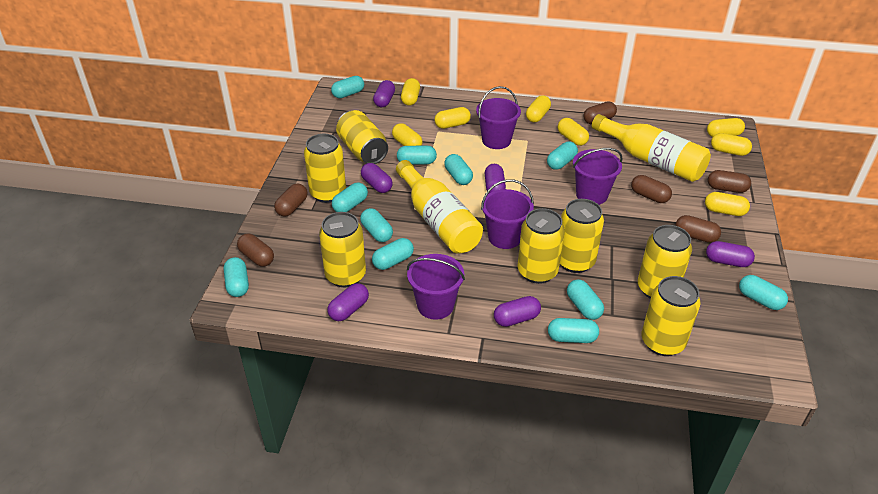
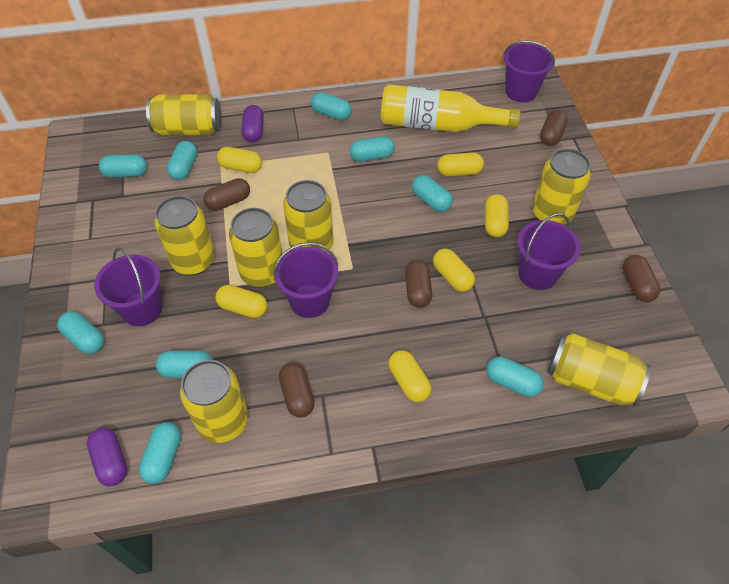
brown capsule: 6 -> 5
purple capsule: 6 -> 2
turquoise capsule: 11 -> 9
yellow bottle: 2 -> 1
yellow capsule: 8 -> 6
——————
### Task directions
Exactly as written, give the entries above again, with no images.

### Task answer
brown capsule: 6 -> 5
purple capsule: 6 -> 2
turquoise capsule: 11 -> 9
yellow bottle: 2 -> 1
yellow capsule: 8 -> 6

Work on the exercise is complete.